TASK INSTRUCTIONS:
Scan the records beneath this line for the line holding "IC3 pin RST: GND -> RESET" and the line holding "R10: 220 (IN_B, VP) -> 220 (IND, VO)", then transcribe exactly those two and all lines between.

(RECORDED INFORMATION begins)

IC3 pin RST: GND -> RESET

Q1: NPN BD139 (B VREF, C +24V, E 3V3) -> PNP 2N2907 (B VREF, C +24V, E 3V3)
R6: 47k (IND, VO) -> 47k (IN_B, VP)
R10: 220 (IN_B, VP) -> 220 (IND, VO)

(RECORDED INFORMATION ends)
(RECORDED INFORMATION begins)

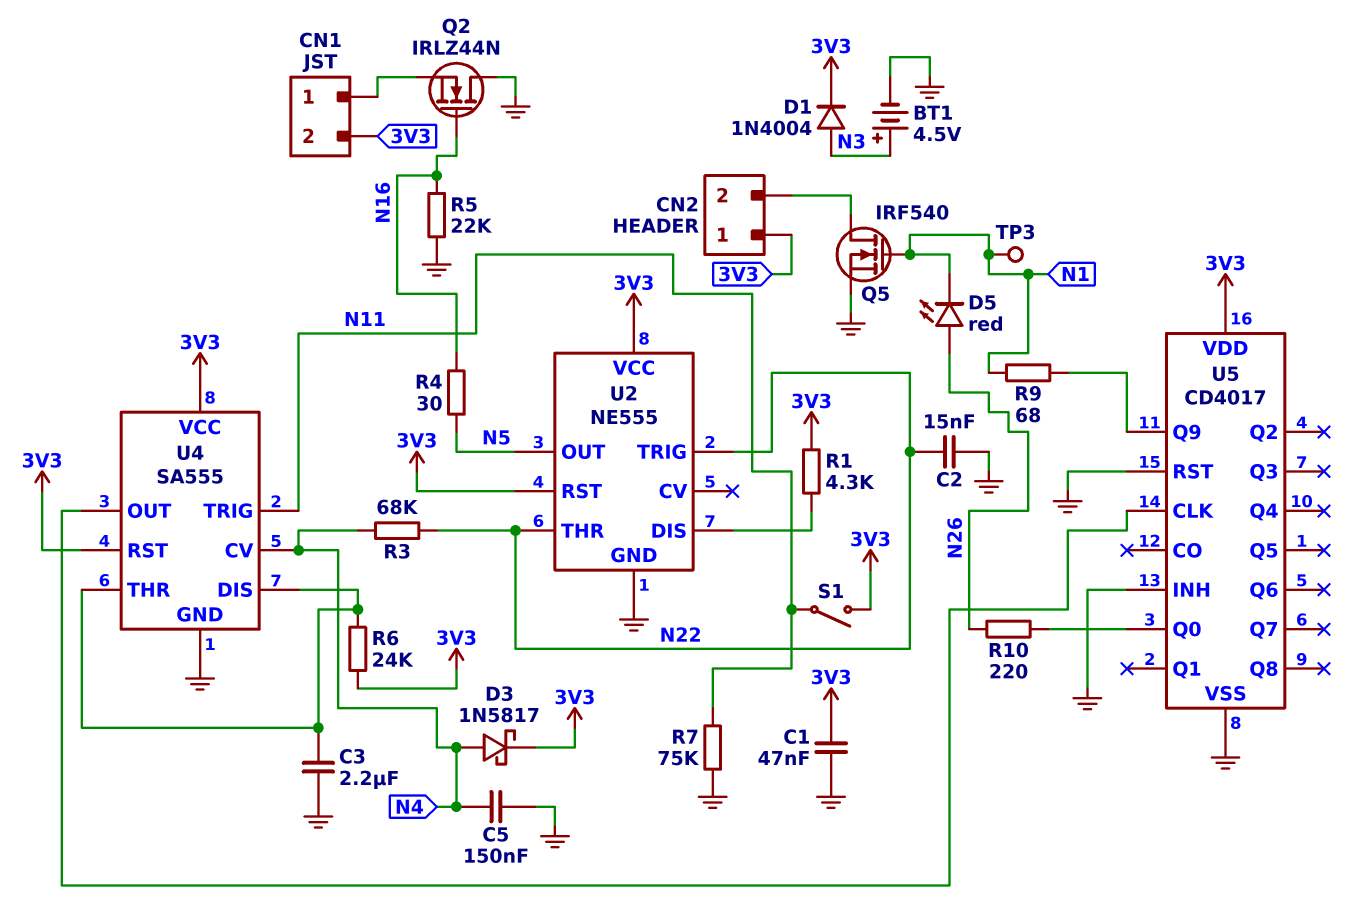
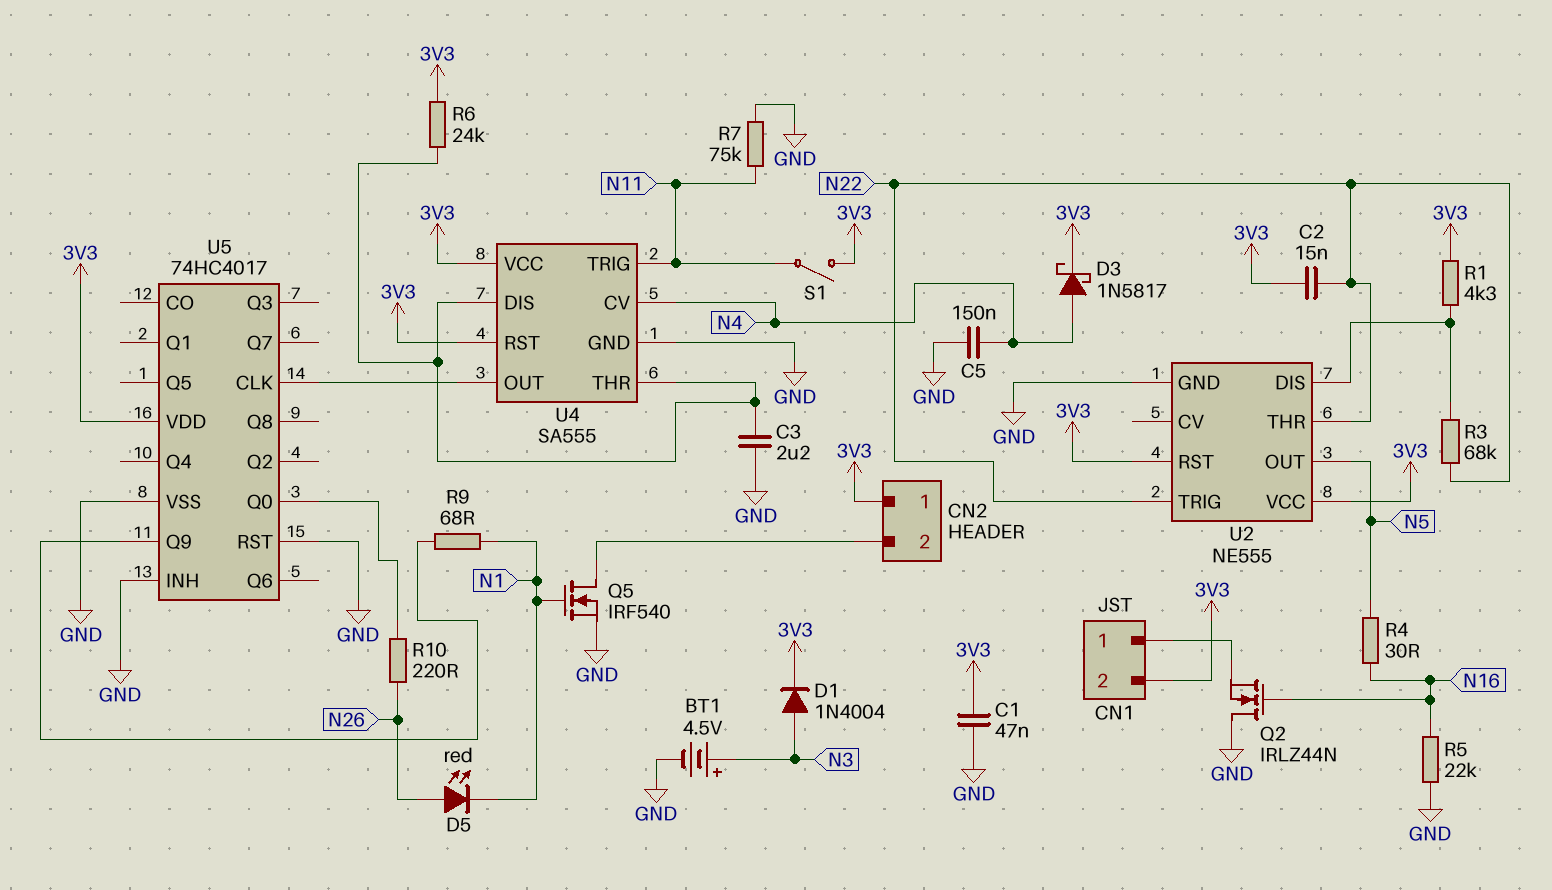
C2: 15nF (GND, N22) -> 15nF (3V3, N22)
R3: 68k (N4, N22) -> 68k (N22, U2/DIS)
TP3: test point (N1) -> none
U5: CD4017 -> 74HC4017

(RECORDED INFORMATION ends)

RESULT BELOW:
IC3 pin RST: GND -> RESET

Q1: NPN BD139 (B VREF, C +24V, E 3V3) -> PNP 2N2907 (B VREF, C +24V, E 3V3)
R6: 47k (IND, VO) -> 47k (IN_B, VP)
R10: 220 (IN_B, VP) -> 220 (IND, VO)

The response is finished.